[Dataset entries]
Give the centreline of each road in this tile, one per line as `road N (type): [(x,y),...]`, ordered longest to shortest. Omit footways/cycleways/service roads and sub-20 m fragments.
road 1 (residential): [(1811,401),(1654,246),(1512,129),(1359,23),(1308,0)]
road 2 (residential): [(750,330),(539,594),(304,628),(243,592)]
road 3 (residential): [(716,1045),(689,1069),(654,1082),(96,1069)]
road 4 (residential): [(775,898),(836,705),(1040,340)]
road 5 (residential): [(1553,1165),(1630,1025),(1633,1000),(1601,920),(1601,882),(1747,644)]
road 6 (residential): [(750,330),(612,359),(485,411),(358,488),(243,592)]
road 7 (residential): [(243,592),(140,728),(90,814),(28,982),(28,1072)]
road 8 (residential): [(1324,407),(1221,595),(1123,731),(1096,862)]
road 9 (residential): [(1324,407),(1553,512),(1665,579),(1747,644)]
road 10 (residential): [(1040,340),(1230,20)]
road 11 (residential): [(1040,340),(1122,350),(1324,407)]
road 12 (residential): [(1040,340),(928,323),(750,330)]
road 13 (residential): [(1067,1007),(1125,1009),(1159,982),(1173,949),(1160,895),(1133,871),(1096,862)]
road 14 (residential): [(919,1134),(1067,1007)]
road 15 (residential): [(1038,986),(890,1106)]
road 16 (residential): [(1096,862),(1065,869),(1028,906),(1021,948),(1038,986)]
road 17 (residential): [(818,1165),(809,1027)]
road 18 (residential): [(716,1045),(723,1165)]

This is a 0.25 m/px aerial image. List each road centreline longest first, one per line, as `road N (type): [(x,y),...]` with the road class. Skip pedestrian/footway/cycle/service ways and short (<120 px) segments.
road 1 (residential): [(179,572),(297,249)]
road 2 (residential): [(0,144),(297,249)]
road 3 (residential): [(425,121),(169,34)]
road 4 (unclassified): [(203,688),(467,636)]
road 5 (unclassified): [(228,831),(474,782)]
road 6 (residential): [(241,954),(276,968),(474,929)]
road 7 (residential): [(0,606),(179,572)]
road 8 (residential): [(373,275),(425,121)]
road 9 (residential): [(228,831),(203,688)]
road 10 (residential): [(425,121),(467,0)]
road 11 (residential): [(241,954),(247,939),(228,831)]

Exercise details ::
Output the line bearing "This is a 0.25" along with all the lines after it through the end of the entries, exactly, and no other lines.

Answer to this problem ::
This is a 0.25 m/px aerial image. List each road centreline longest first, one per line, as `road N (type): [(x,y),...]` with the road class. Skip pedestrian/footway/cycle/service ways and short (<120 px) segments.
road 1 (residential): [(179,572),(297,249)]
road 2 (residential): [(0,144),(297,249)]
road 3 (residential): [(425,121),(169,34)]
road 4 (unclassified): [(203,688),(467,636)]
road 5 (unclassified): [(228,831),(474,782)]
road 6 (residential): [(241,954),(276,968),(474,929)]
road 7 (residential): [(0,606),(179,572)]
road 8 (residential): [(373,275),(425,121)]
road 9 (residential): [(228,831),(203,688)]
road 10 (residential): [(425,121),(467,0)]
road 11 (residential): [(241,954),(247,939),(228,831)]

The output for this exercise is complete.